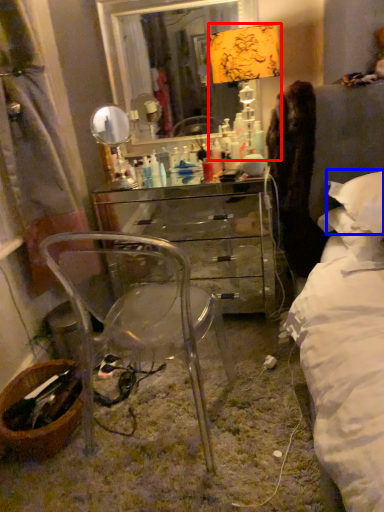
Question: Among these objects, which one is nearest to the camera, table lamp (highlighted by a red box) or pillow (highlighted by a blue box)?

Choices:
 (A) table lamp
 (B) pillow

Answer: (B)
• • •
*Exercise goal*
Rewrite the entries above, putting "viewer" in place of "camera" and changing nothing else. Leave out the pictures.

*Problem solution*
Question: Among these objects, which one is nearest to the viewer, table lamp (highlighted by a red box) or pillow (highlighted by a blue box)?

Choices:
 (A) table lamp
 (B) pillow

Answer: (B)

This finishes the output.